> Problem requirements
Begin at the line containing "IC104: NAND (in" in the data below and go on through the line containing "R102: 22k (GND, N_8) -> 390k (GND, N_8)", repeating each line exactly; include both ends and no other line.

> Data for this task
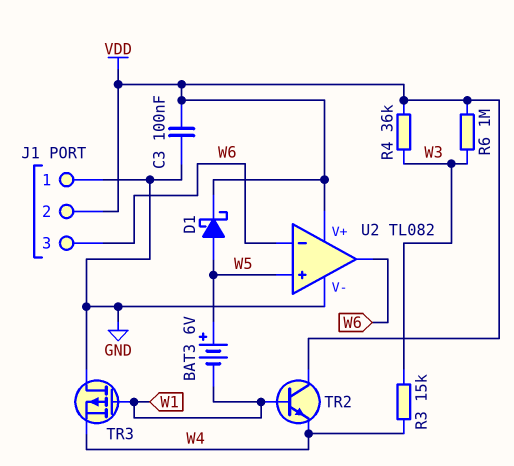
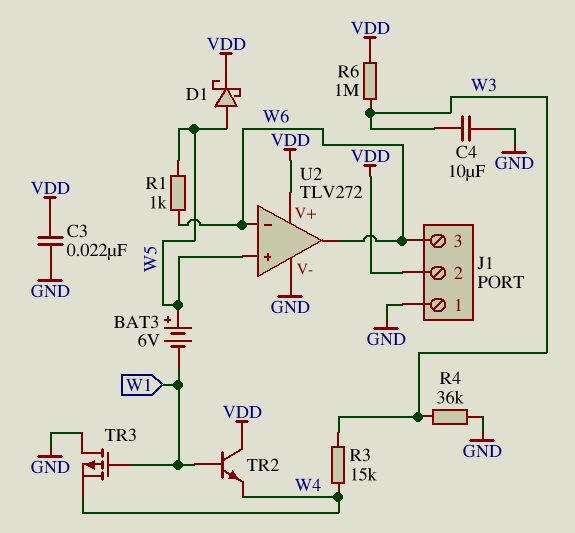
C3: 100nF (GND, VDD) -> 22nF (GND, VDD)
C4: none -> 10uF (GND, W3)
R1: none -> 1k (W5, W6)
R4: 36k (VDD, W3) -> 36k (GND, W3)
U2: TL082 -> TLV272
--
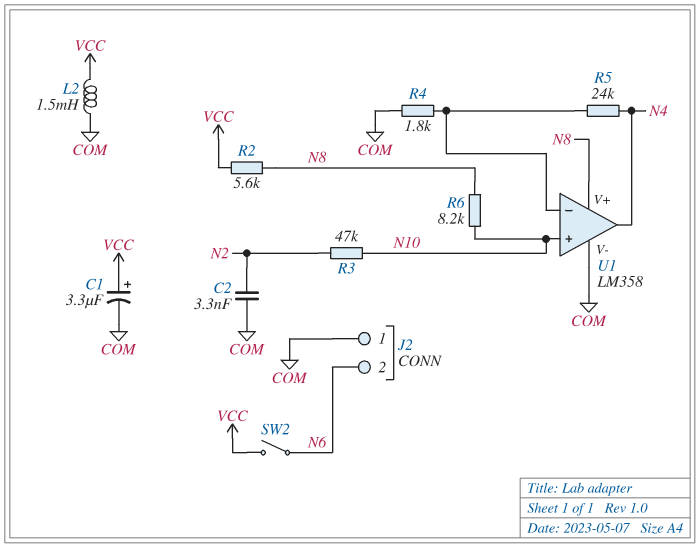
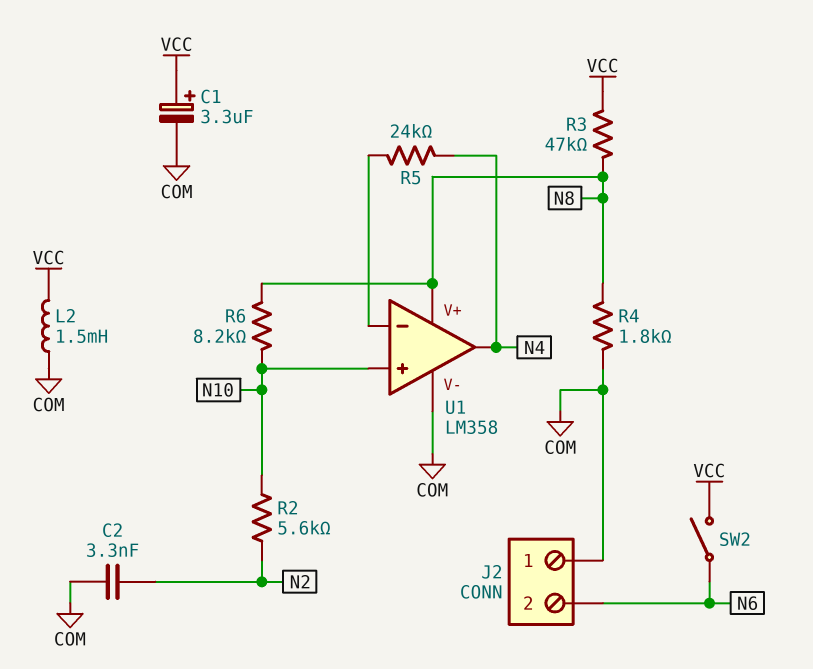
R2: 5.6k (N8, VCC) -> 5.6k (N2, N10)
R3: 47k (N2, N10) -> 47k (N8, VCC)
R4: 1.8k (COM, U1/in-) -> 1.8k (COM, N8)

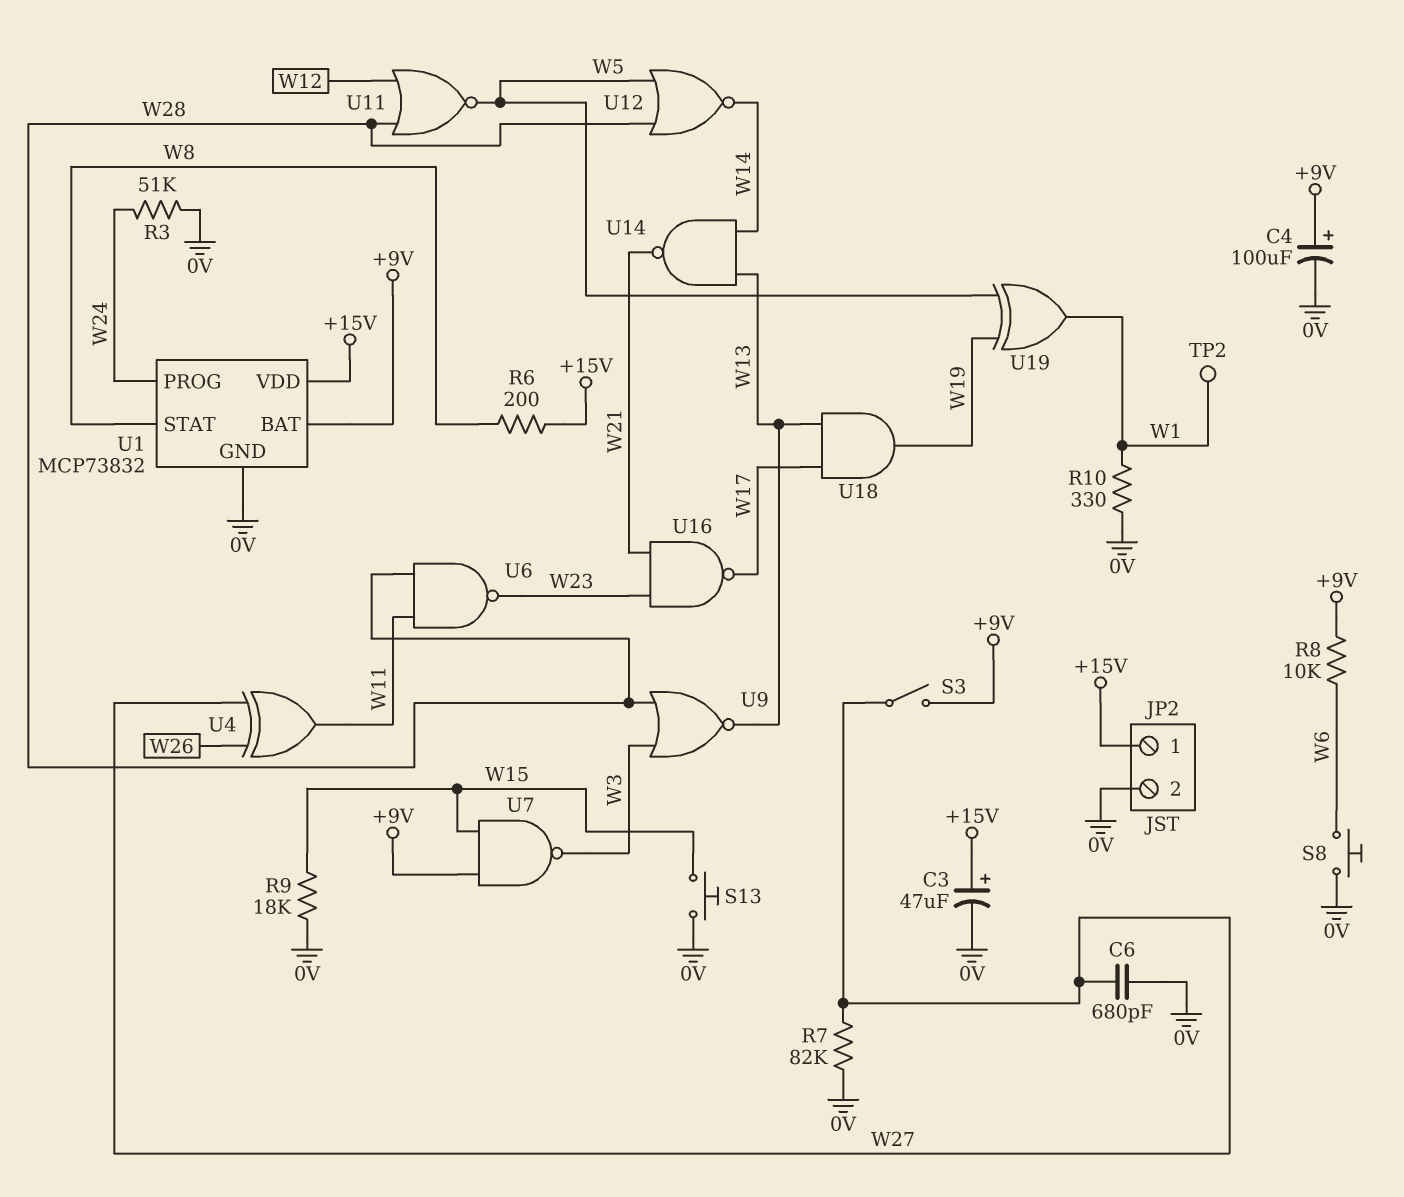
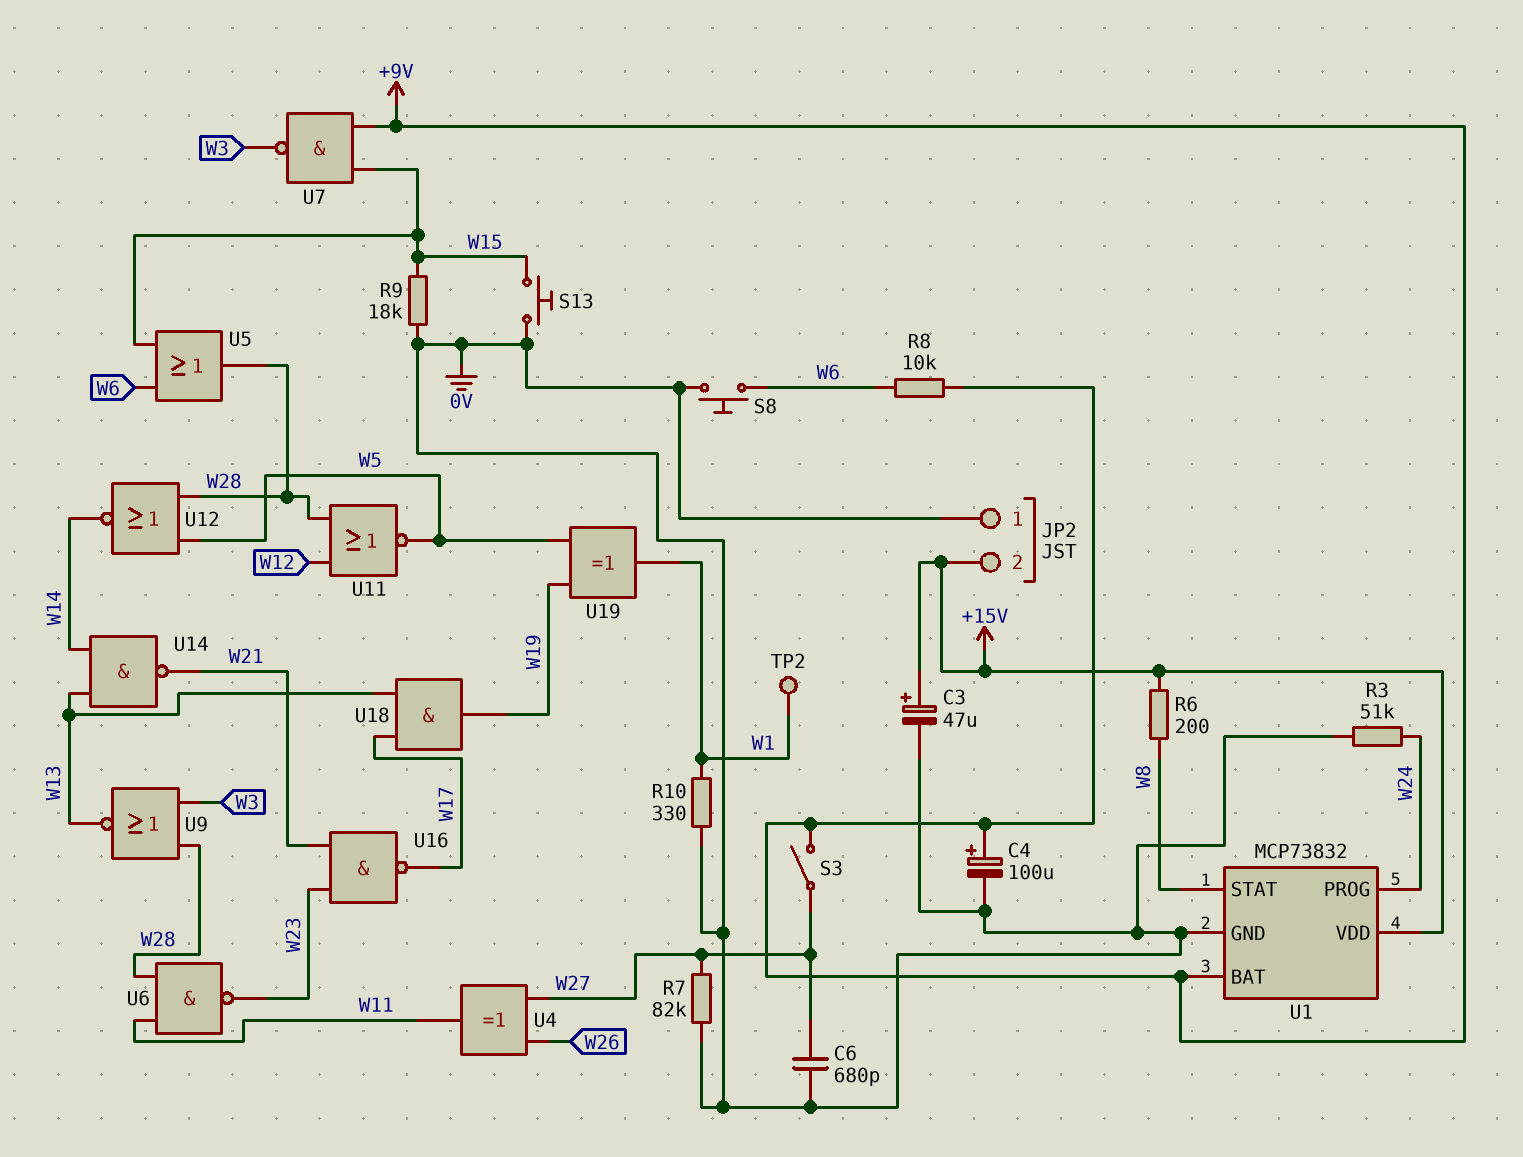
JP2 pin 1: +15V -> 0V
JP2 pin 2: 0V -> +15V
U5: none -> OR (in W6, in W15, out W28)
--
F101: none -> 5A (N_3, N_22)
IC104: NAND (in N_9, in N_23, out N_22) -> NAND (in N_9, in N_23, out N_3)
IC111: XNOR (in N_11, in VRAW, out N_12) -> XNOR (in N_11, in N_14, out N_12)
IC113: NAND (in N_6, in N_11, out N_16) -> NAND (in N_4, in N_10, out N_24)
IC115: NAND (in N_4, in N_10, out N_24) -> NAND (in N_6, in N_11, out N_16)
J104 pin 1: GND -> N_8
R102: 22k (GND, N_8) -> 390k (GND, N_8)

> Output
IC104: NAND (in N_9, in N_23, out N_22) -> NAND (in N_9, in N_23, out N_3)
IC111: XNOR (in N_11, in VRAW, out N_12) -> XNOR (in N_11, in N_14, out N_12)
IC113: NAND (in N_6, in N_11, out N_16) -> NAND (in N_4, in N_10, out N_24)
IC115: NAND (in N_4, in N_10, out N_24) -> NAND (in N_6, in N_11, out N_16)
J104 pin 1: GND -> N_8
R102: 22k (GND, N_8) -> 390k (GND, N_8)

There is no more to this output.